### HOW TO COMPLETE THIS TASK:
Tally the lines below that contain the word "DGND". Only the number should be returned.

### PROVIDED MATERIAL:

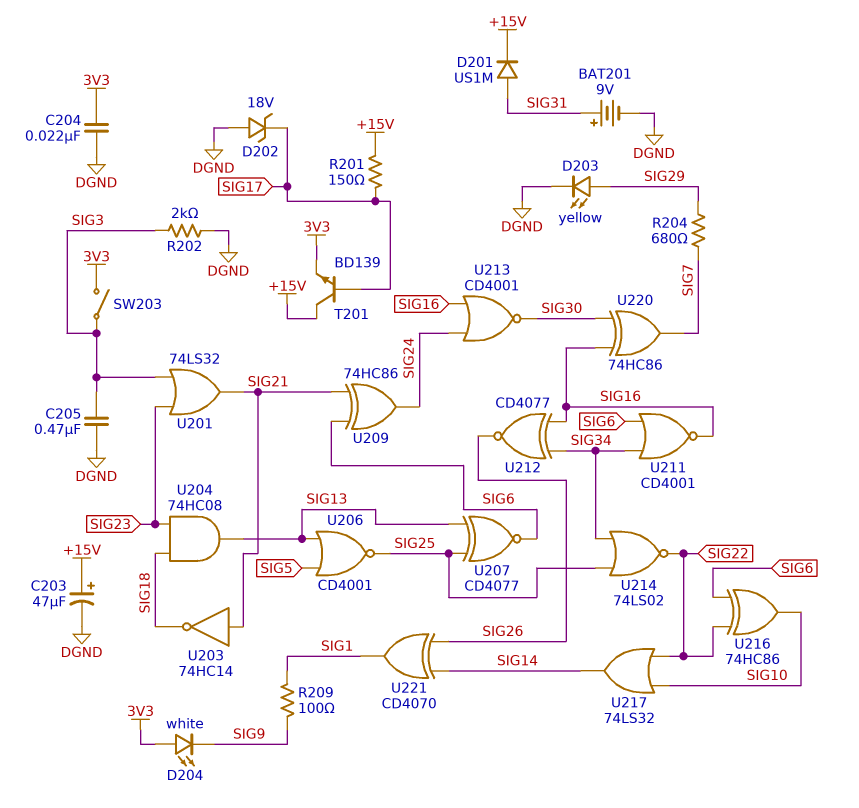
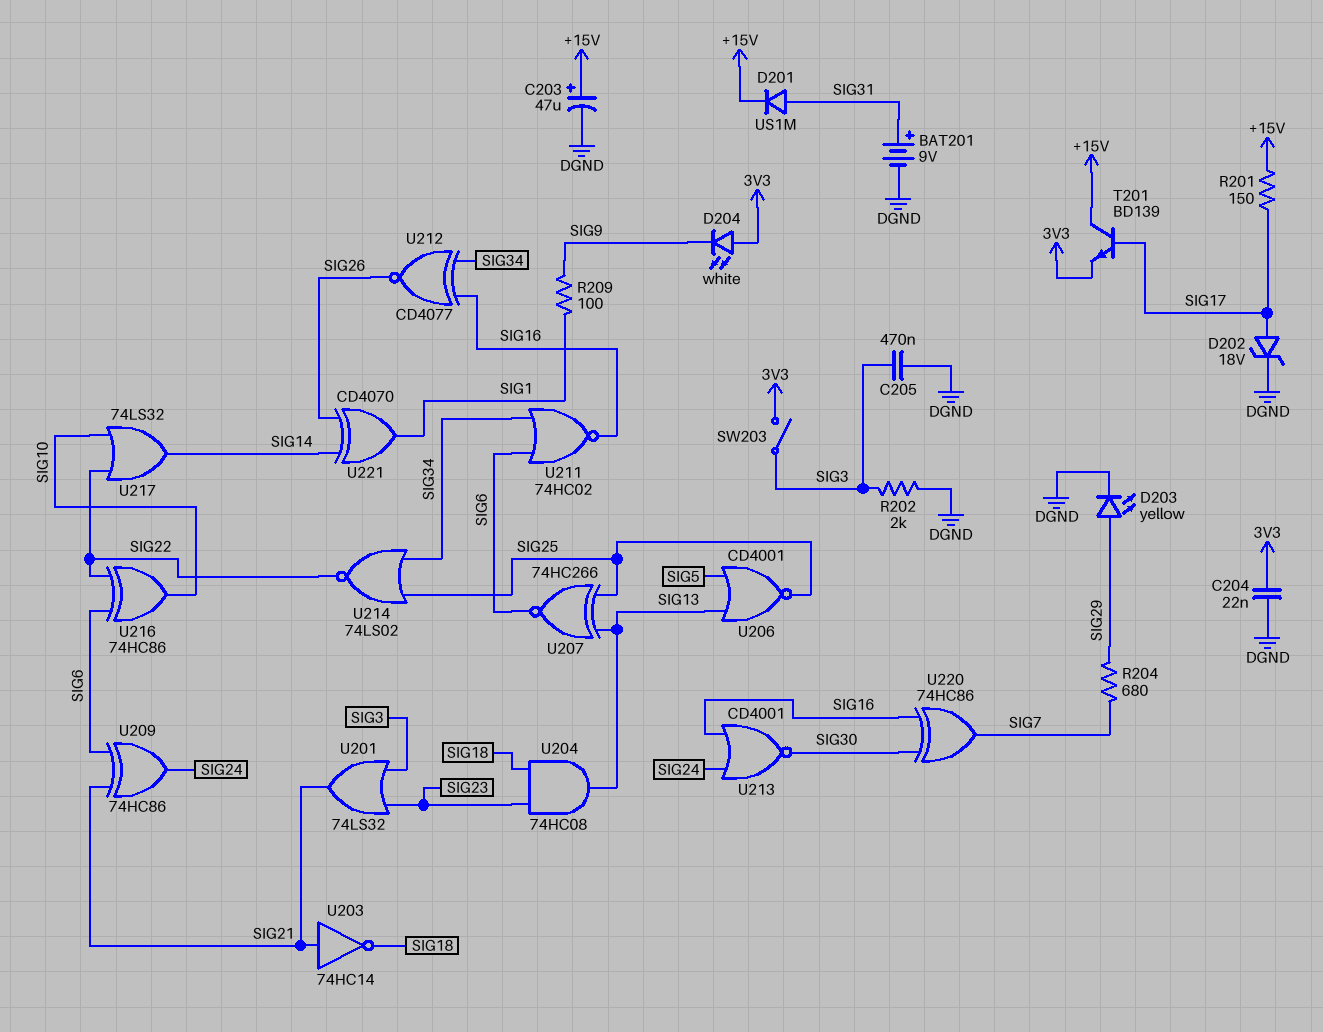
D202: zener 18V (A DGND, K SIG17) -> zener 18V (A SIG17, K DGND)
U207: XNOR CD4077 (in SIG13, in SIG25, out SIG6) -> XNOR 74HC266 (in SIG13, in SIG25, out SIG6)
U211: NOR CD4001 (in SIG6, in SIG34, out SIG16) -> NOR 74HC02 (in SIG6, in SIG34, out SIG16)

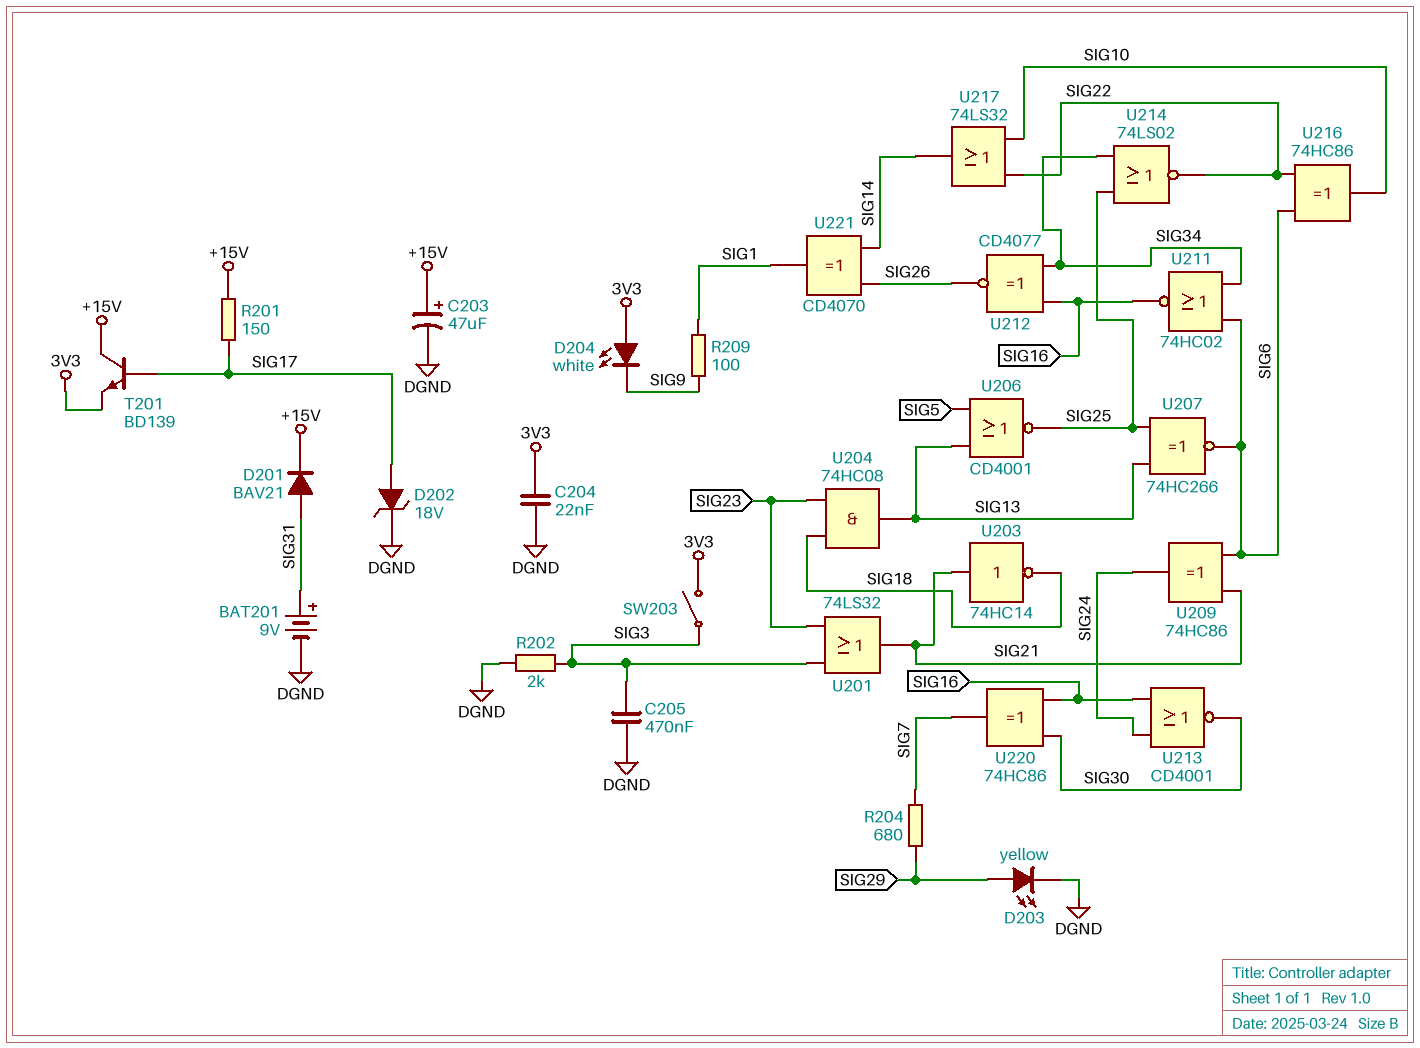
D201: diode US1M (A SIG31, K +15V) -> diode BAV21 (A SIG31, K +15V)

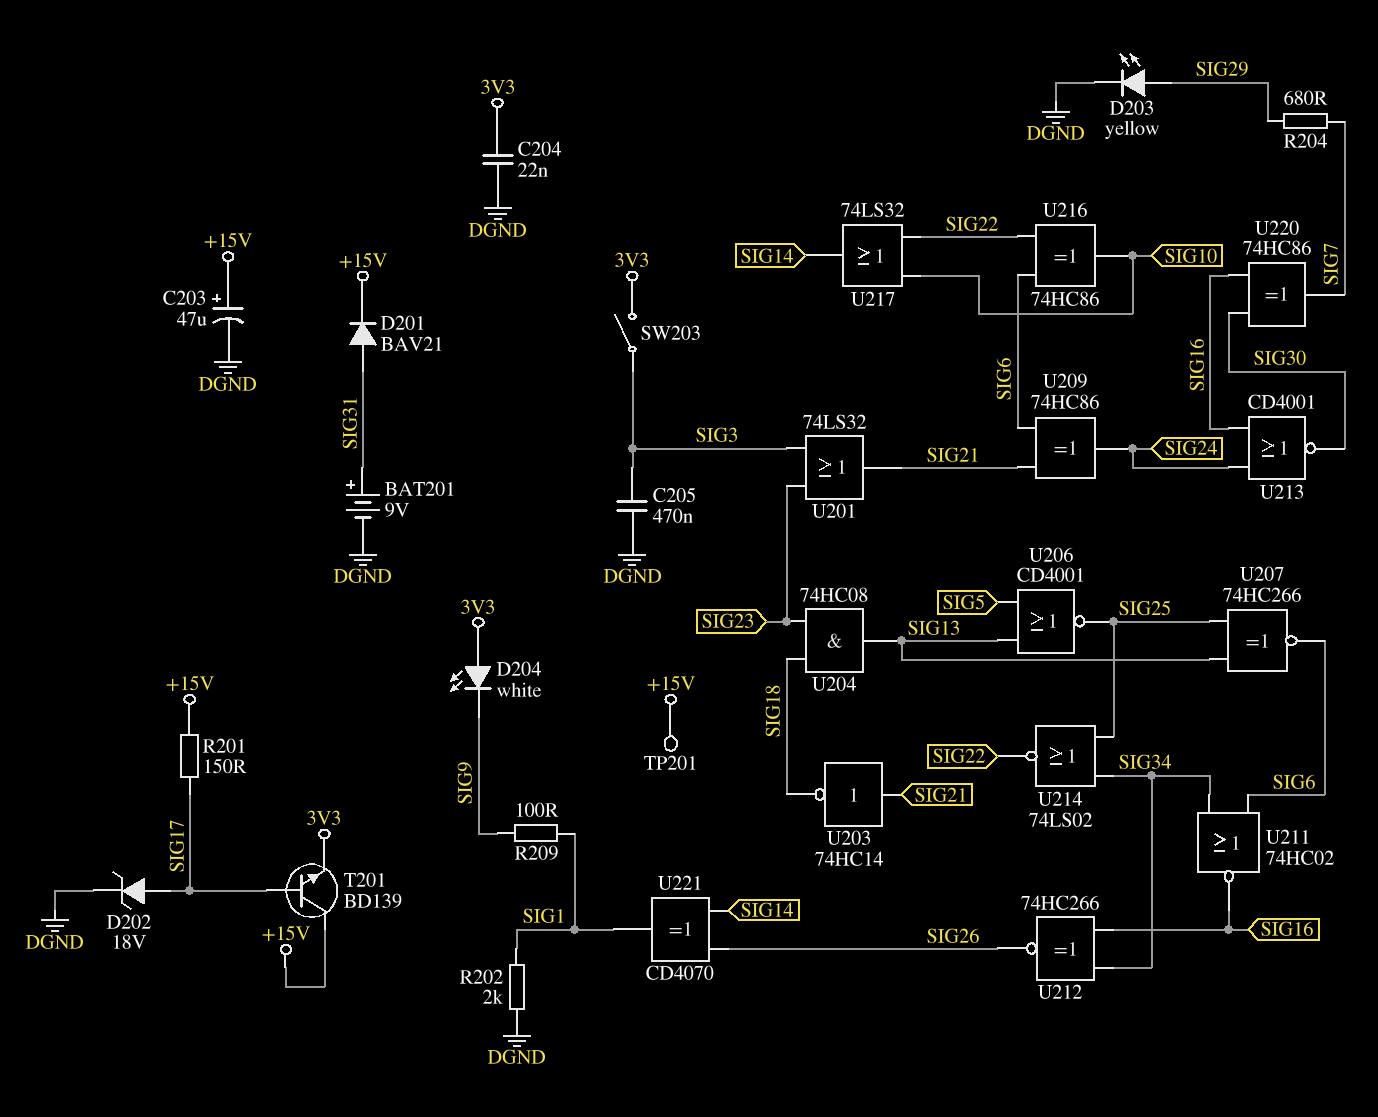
R202: 2k (DGND, SIG3) -> 2k (DGND, SIG1)
TP201: none -> test point (+15V)
U212: XNOR CD4077 (in SIG16, in SIG34, out SIG26) -> XNOR 74HC266 (in SIG16, in SIG34, out SIG26)

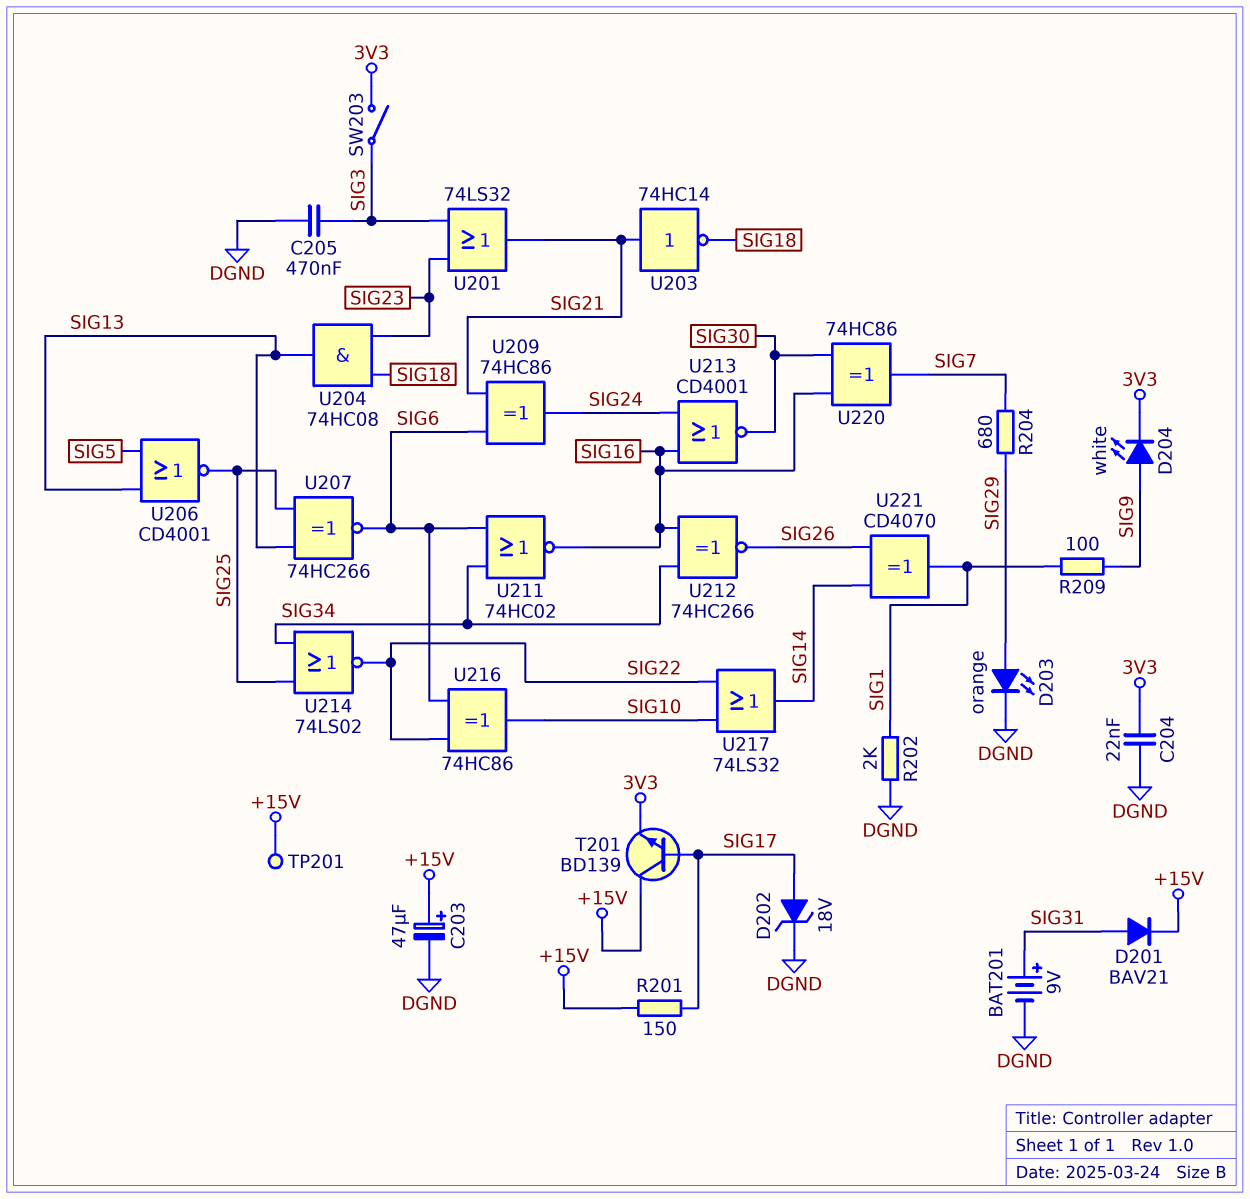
D203: LED yellow (A SIG29, K DGND) -> LED orange (A SIG29, K DGND)
D204: LED white (A 3V3, K SIG9) -> LED white (A SIG9, K 3V3)

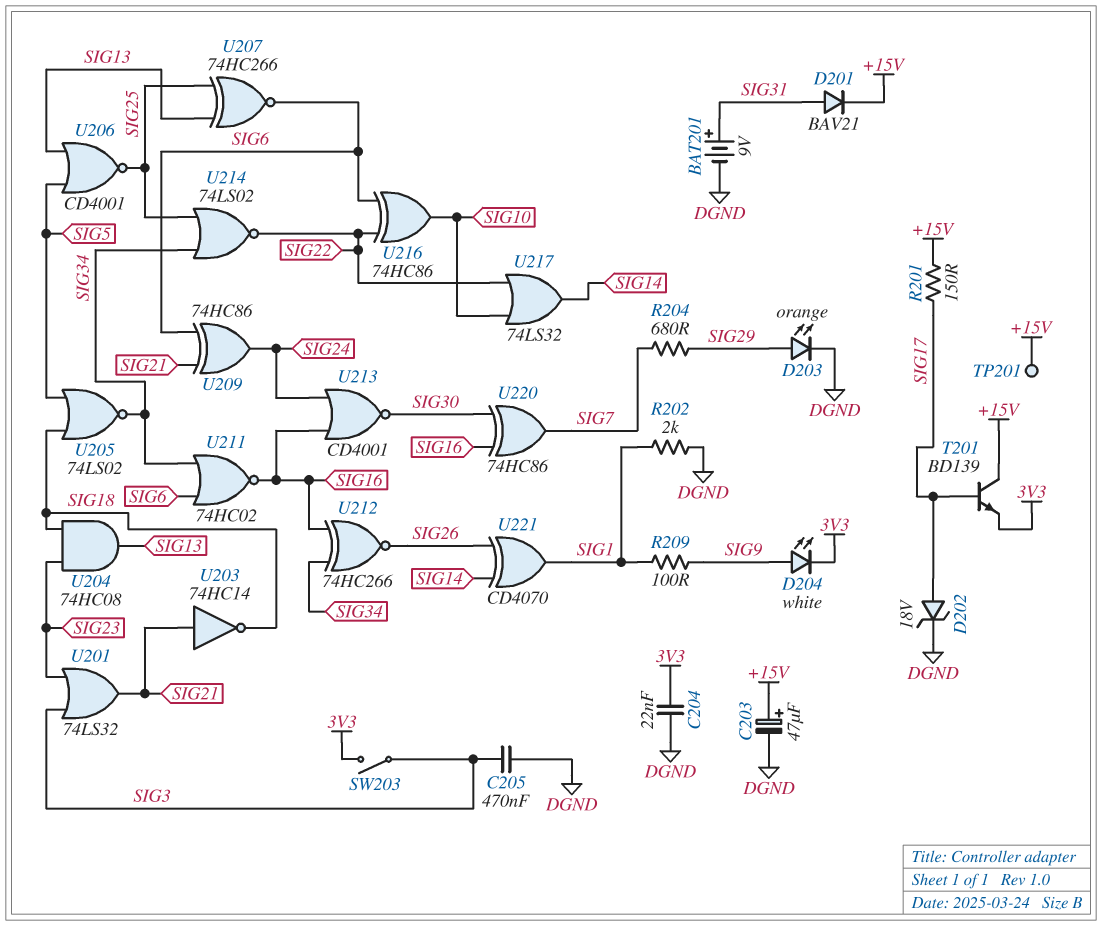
U205: none -> NOR 74LS02 (in SIG5, in SIG18, out SIG34)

### EXERCISE SOLUTION:
3